PROVIDED INFORMATION
++++

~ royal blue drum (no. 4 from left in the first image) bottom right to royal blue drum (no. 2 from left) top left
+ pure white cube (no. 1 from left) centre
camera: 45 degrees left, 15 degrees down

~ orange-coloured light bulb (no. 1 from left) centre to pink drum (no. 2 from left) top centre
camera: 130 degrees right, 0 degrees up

++++

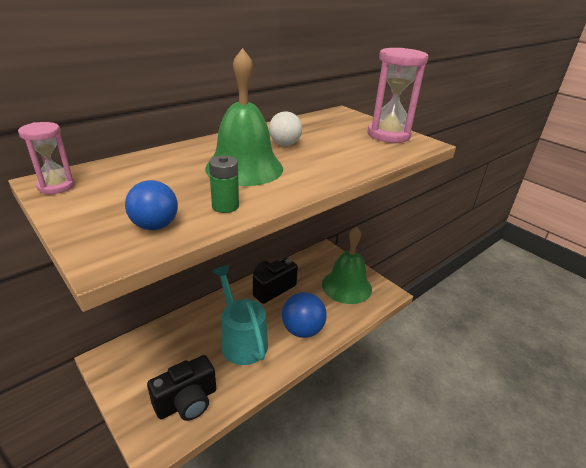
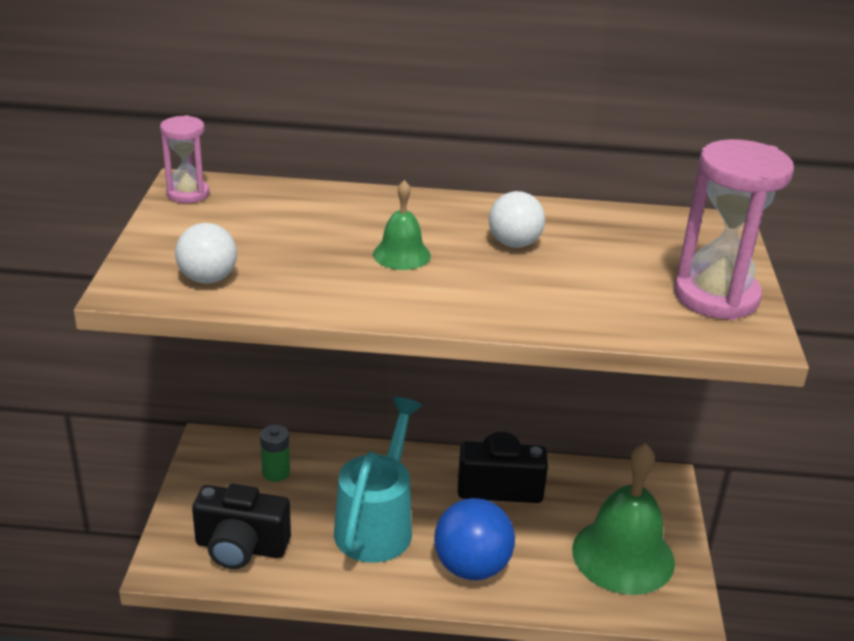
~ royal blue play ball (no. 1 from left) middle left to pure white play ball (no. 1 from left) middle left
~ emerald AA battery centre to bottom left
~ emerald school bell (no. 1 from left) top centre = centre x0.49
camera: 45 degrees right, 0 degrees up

++++

WHAT YOU NEED TO DO
Write out exactly the lines that fall from the line with "left) top left" to the line with "cube (no. 1 from left) centre" in the records above, keeping both ends.

ANSWER TO THE EXERCISE
~ royal blue drum (no. 4 from left in the first image) bottom right to royal blue drum (no. 2 from left) top left
+ pure white cube (no. 1 from left) centre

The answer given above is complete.